(Scene change data)
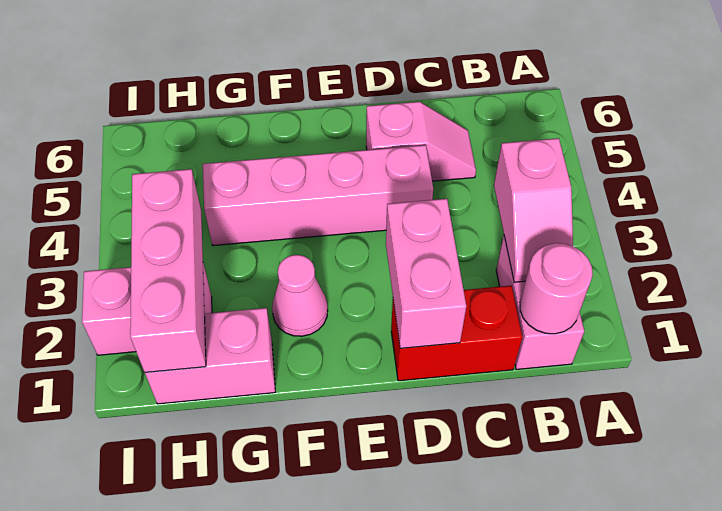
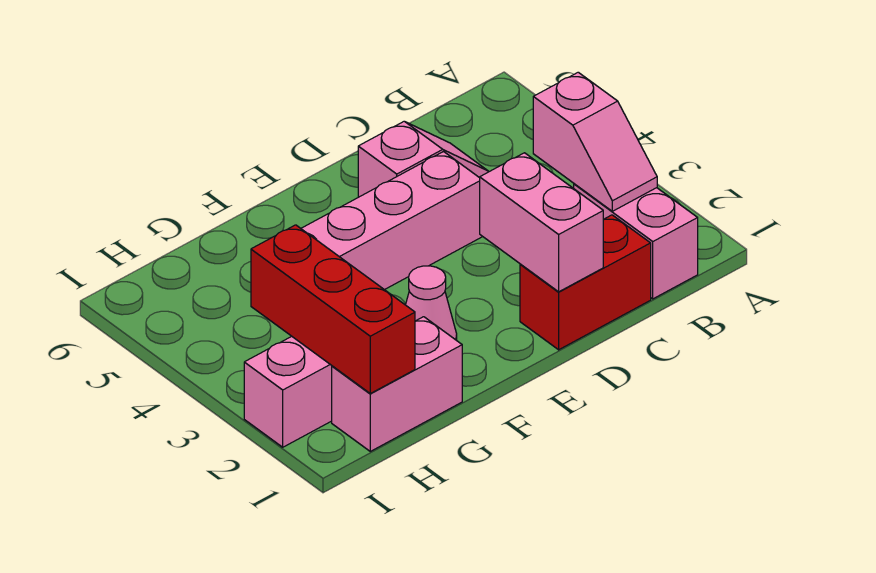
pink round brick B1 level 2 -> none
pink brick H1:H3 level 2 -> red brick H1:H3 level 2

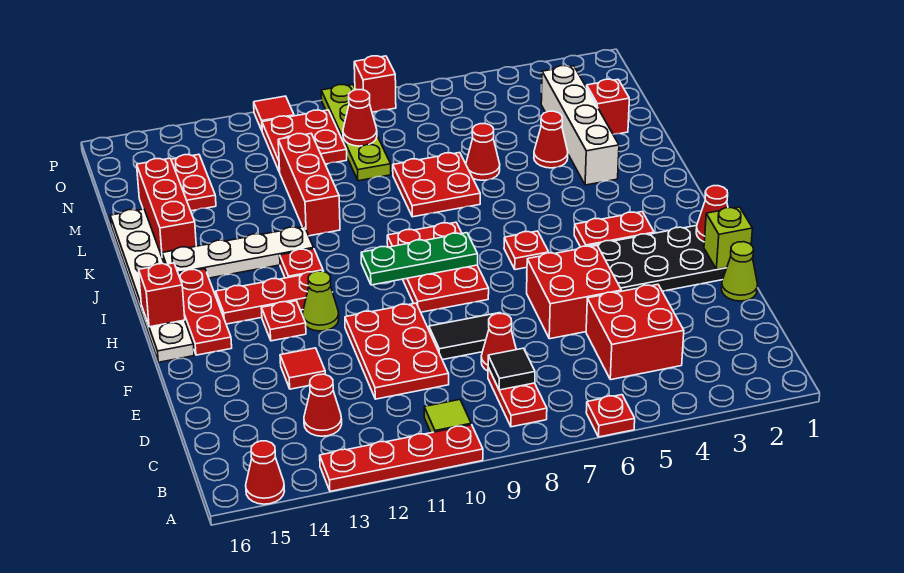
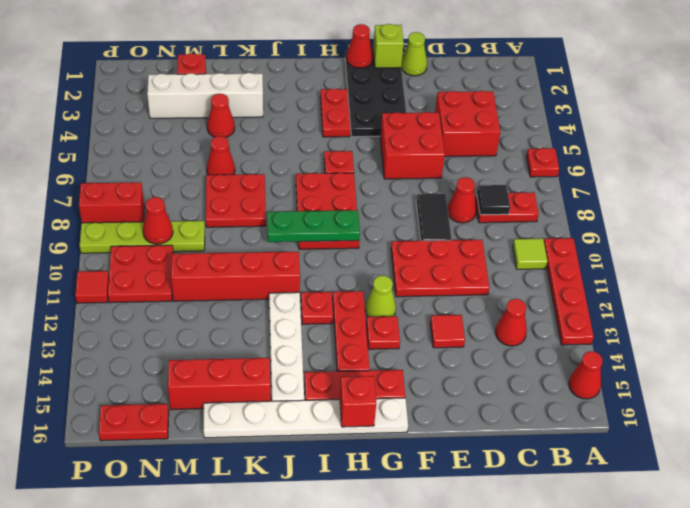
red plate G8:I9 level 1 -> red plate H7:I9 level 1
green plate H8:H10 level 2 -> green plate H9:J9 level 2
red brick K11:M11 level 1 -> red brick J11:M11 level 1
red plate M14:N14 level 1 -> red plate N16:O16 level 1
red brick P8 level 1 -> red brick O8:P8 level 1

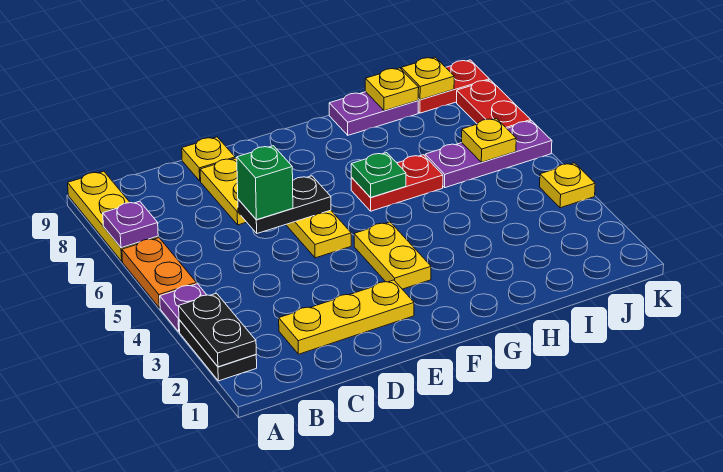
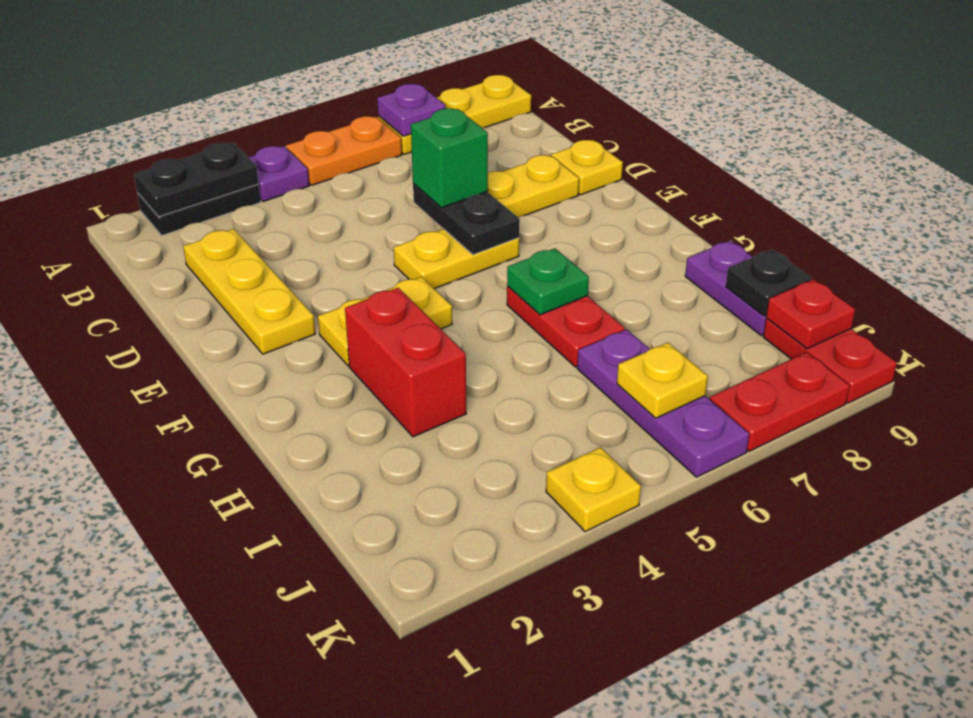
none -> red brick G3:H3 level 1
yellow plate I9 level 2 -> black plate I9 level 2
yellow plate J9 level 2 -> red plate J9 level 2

• [PROBLEM DESCRIPTION]
Find the line with "red brick K11:M11" and the line with "yellow plate I9" in the records above. Copy both and all lines between them exactly, without pictures.

• [YOUR SOLUTION]
red brick K11:M11 level 1 -> red brick J11:M11 level 1
red plate M14:N14 level 1 -> red plate N16:O16 level 1
red brick P8 level 1 -> red brick O8:P8 level 1

none -> red brick G3:H3 level 1
yellow plate I9 level 2 -> black plate I9 level 2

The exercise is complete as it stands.